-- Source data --
- - - -
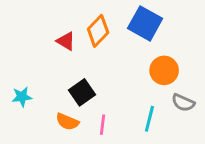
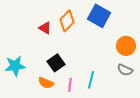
orange circle: (164, 70) -> (126, 46), moved
cyan star: (22, 97) -> (15, 66), size x1.5
cyan line: (149, 119) -> (91, 80), moved

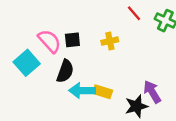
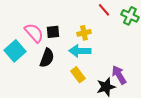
cyan arrow: (82, 91) -> (80, 51), moved
yellow rectangle: (103, 92) -> (78, 75), turned 35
- - - -
-- ASSIGNMENT --
Copy each line from the data above that includes "cyan".

-- RESULT --
cyan star: (22, 97) -> (15, 66), size x1.5
cyan line: (149, 119) -> (91, 80), moved
cyan arrow: (82, 91) -> (80, 51), moved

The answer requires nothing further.